MATERIAL TO PROCESS -

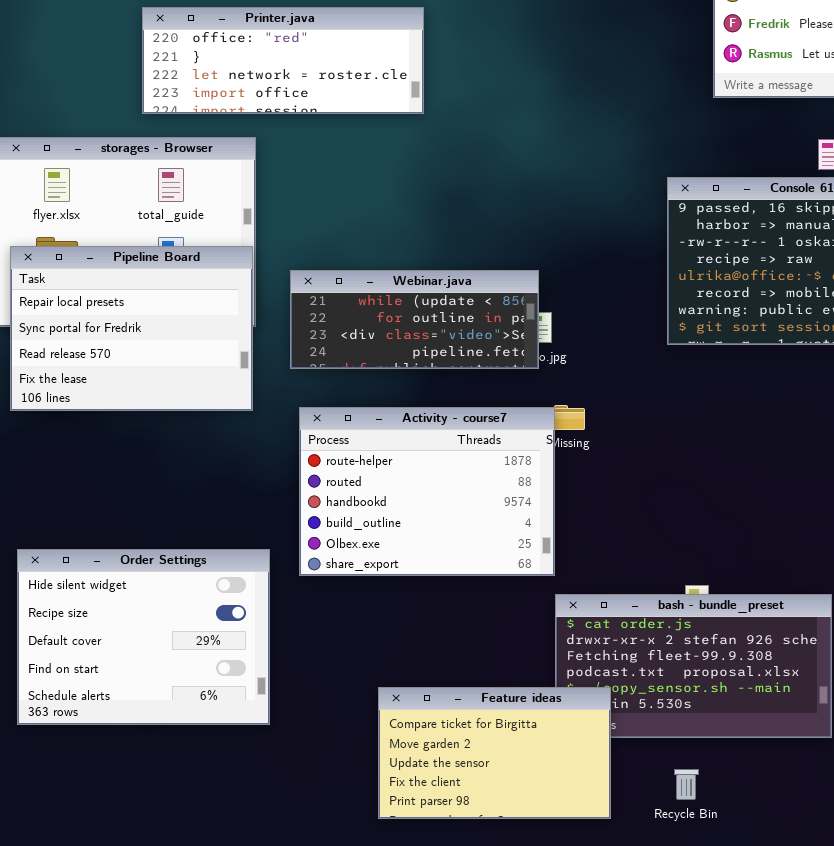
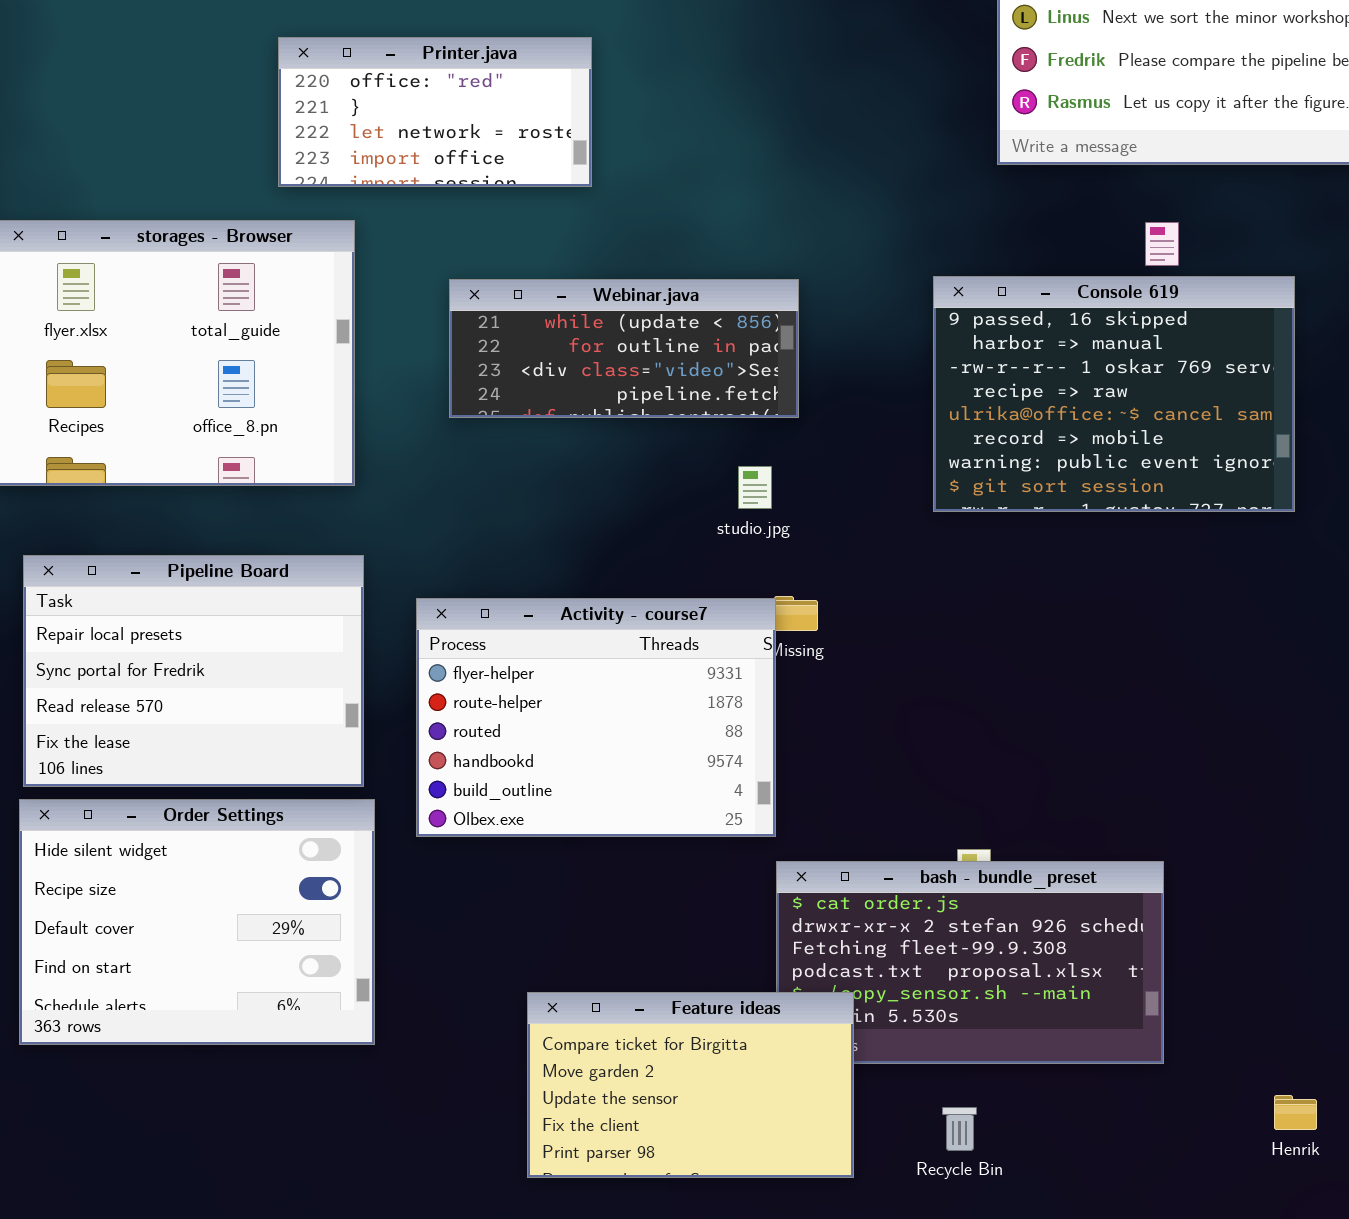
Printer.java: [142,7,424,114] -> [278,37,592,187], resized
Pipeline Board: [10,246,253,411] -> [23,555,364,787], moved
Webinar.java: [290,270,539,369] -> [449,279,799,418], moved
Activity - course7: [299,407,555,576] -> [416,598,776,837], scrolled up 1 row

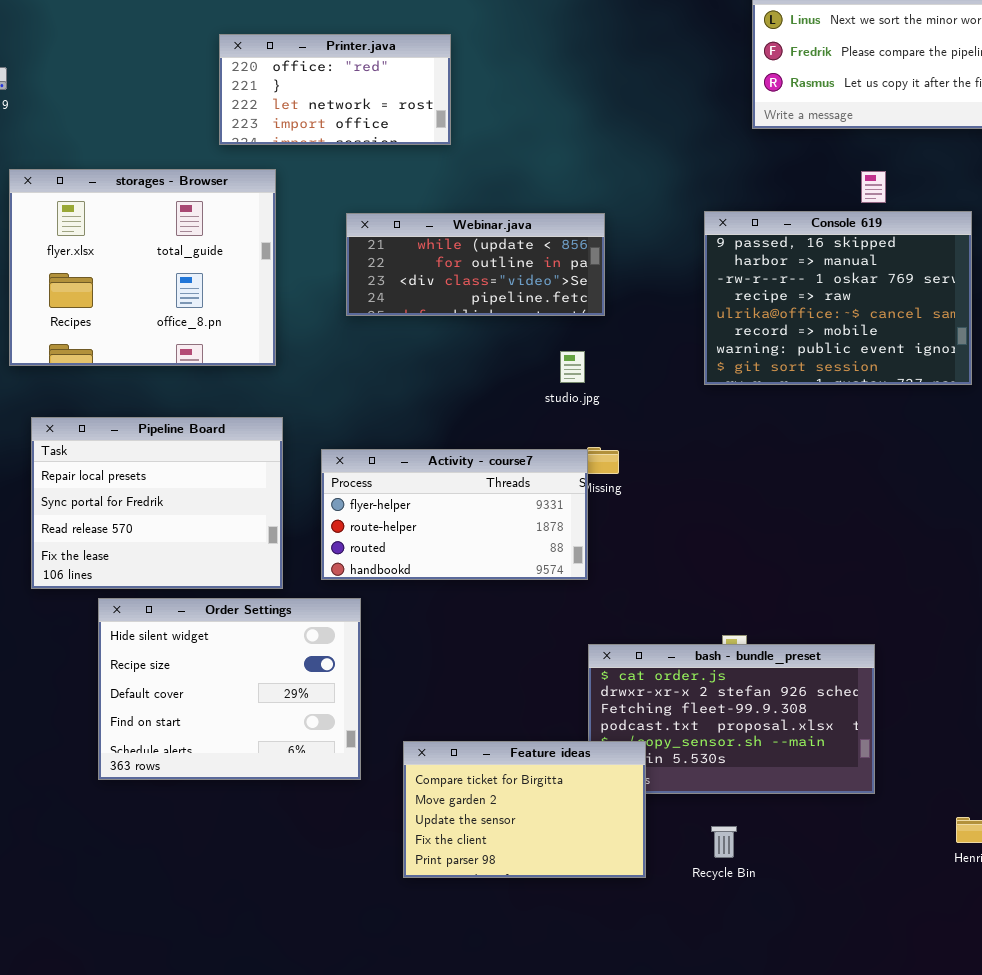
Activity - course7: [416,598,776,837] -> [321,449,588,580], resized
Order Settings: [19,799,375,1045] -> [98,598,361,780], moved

--

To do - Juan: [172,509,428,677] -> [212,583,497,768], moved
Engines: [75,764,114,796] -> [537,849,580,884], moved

WHAT IS REQUIRED - Take the listing above and repeat exactly the lines from the one containing "Printer.java: [142,7,424,114] ->" through the one containing "Activity - course7: [299,407,555,576]", both included.

TASK SOLUTION -
Printer.java: [142,7,424,114] -> [278,37,592,187], resized
Pipeline Board: [10,246,253,411] -> [23,555,364,787], moved
Webinar.java: [290,270,539,369] -> [449,279,799,418], moved
Activity - course7: [299,407,555,576] -> [416,598,776,837], scrolled up 1 row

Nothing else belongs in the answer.